→ Exercise instructions: For each entry, restate it word for word while omitting any image it holds.

Segment Start: Data extracts

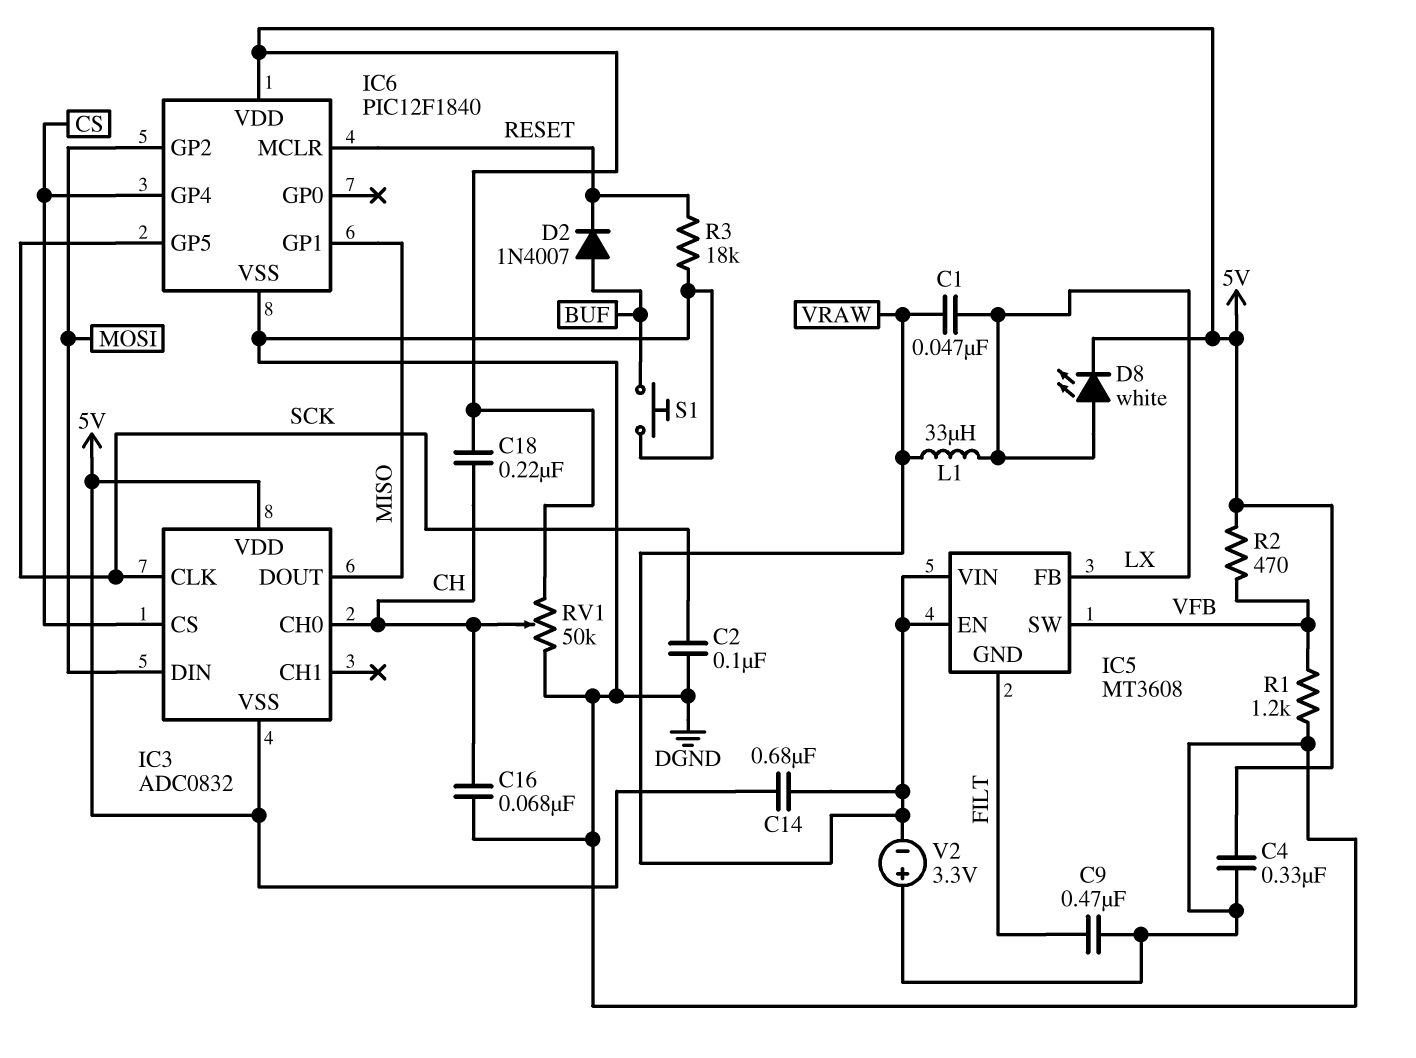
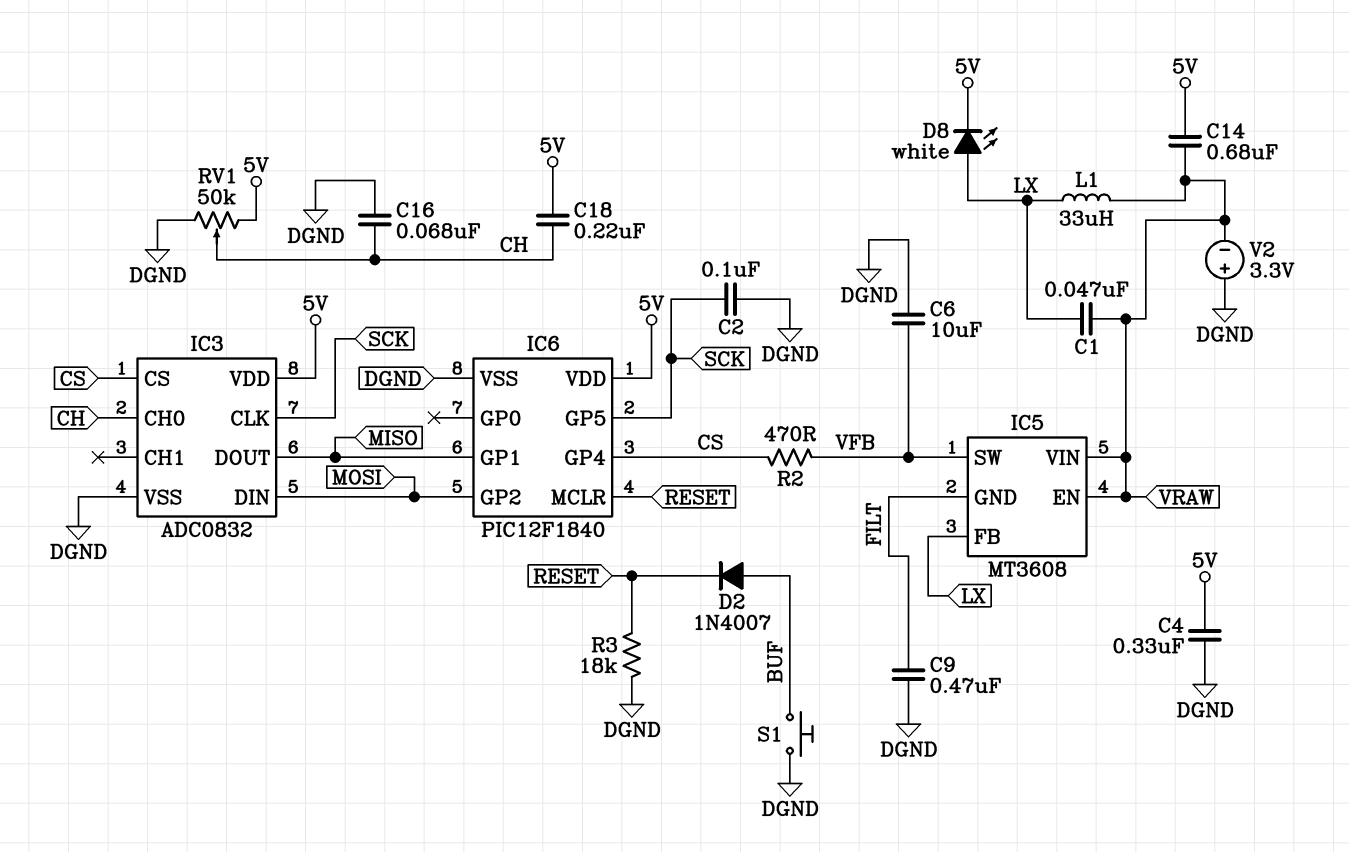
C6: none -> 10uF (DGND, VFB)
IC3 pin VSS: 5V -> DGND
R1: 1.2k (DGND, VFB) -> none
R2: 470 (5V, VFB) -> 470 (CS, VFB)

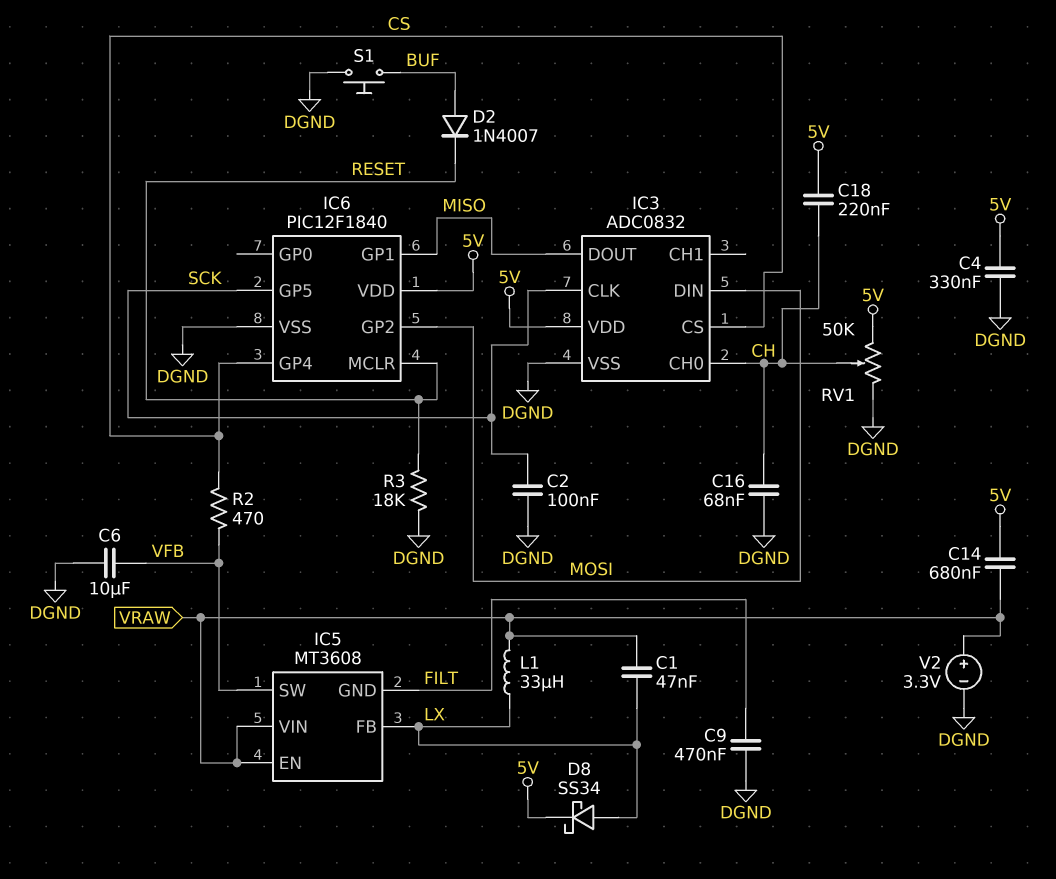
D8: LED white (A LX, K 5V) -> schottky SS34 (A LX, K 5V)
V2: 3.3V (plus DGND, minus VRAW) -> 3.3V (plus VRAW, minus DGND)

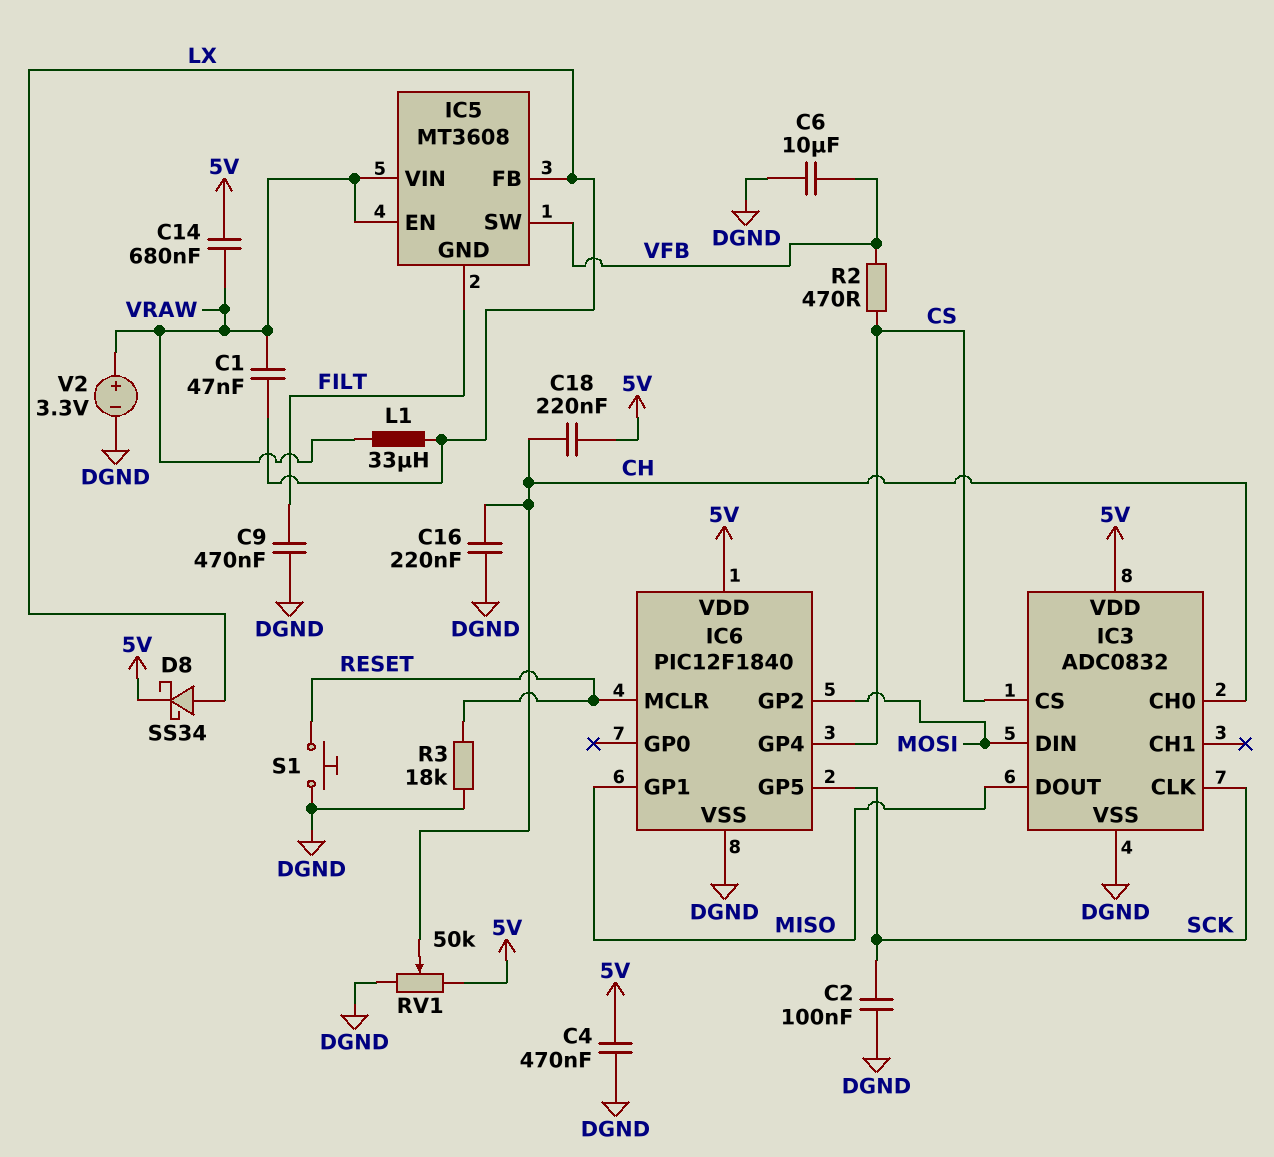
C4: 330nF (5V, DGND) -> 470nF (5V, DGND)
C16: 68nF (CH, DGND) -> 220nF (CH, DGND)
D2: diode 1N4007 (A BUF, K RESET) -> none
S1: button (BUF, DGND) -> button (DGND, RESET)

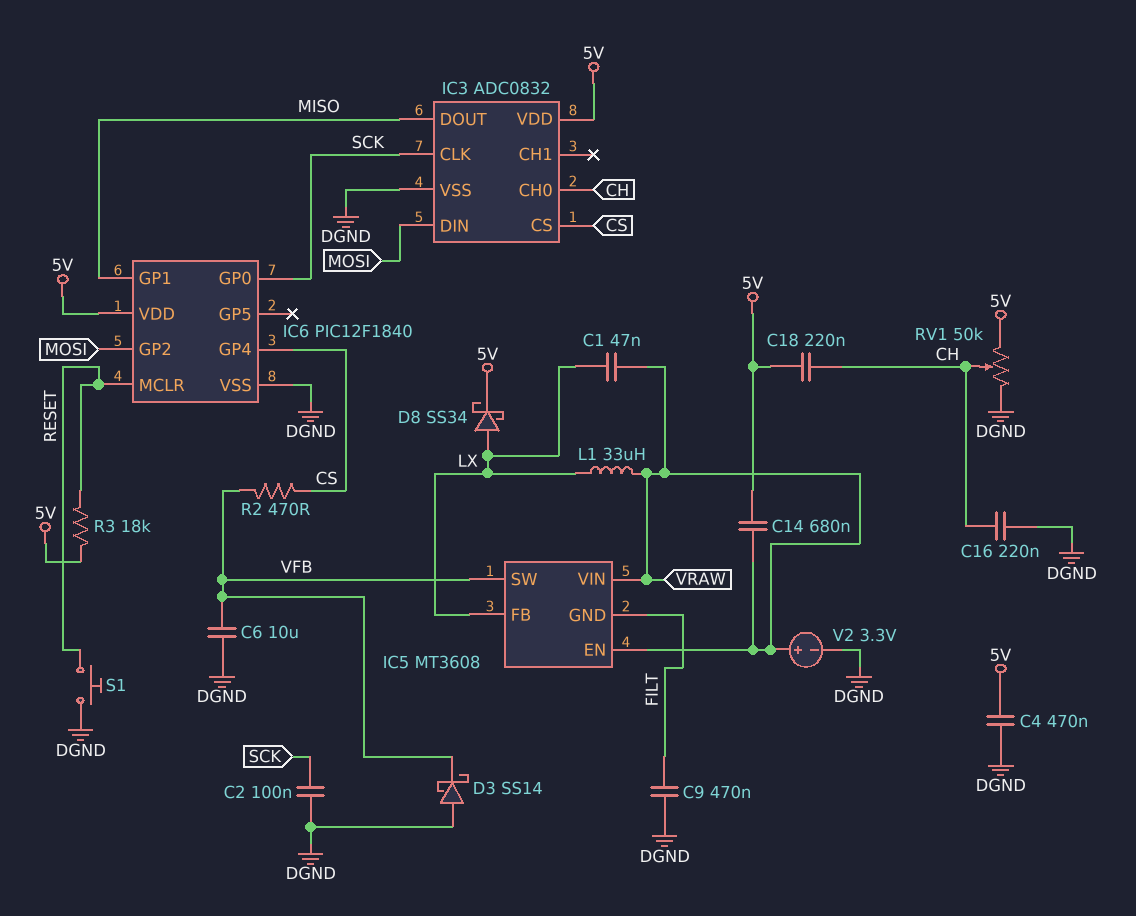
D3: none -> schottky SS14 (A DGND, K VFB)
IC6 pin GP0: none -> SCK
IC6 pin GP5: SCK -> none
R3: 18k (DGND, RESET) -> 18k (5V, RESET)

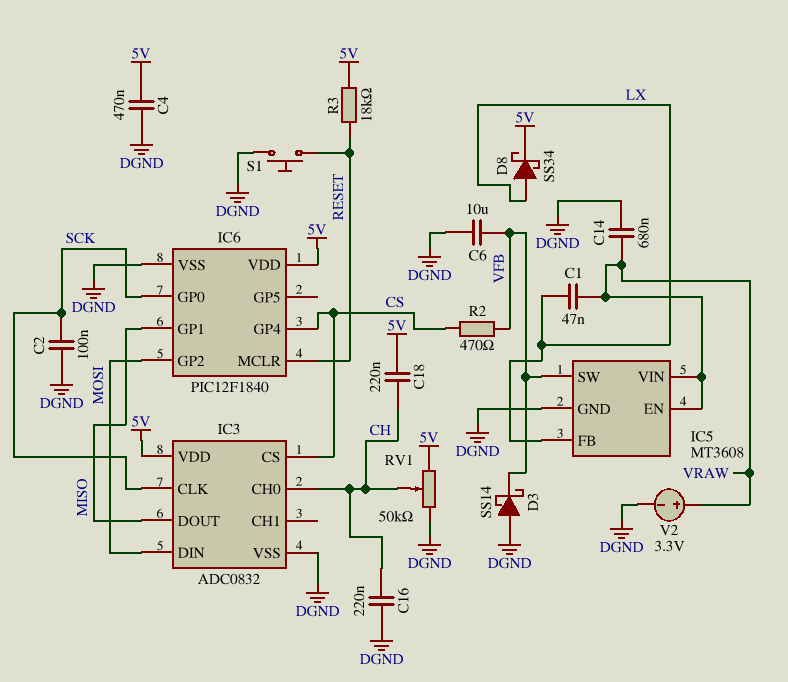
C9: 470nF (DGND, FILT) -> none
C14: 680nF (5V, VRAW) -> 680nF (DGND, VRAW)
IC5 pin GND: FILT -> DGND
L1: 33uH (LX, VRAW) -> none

Segment End: Data extracts

→ Output of the exercise:
C6: none -> 10uF (DGND, VFB)
IC3 pin VSS: 5V -> DGND
R1: 1.2k (DGND, VFB) -> none
R2: 470 (5V, VFB) -> 470 (CS, VFB)

D8: LED white (A LX, K 5V) -> schottky SS34 (A LX, K 5V)
V2: 3.3V (plus DGND, minus VRAW) -> 3.3V (plus VRAW, minus DGND)

C4: 330nF (5V, DGND) -> 470nF (5V, DGND)
C16: 68nF (CH, DGND) -> 220nF (CH, DGND)
D2: diode 1N4007 (A BUF, K RESET) -> none
S1: button (BUF, DGND) -> button (DGND, RESET)

D3: none -> schottky SS14 (A DGND, K VFB)
IC6 pin GP0: none -> SCK
IC6 pin GP5: SCK -> none
R3: 18k (DGND, RESET) -> 18k (5V, RESET)

C9: 470nF (DGND, FILT) -> none
C14: 680nF (5V, VRAW) -> 680nF (DGND, VRAW)
IC5 pin GND: FILT -> DGND
L1: 33uH (LX, VRAW) -> none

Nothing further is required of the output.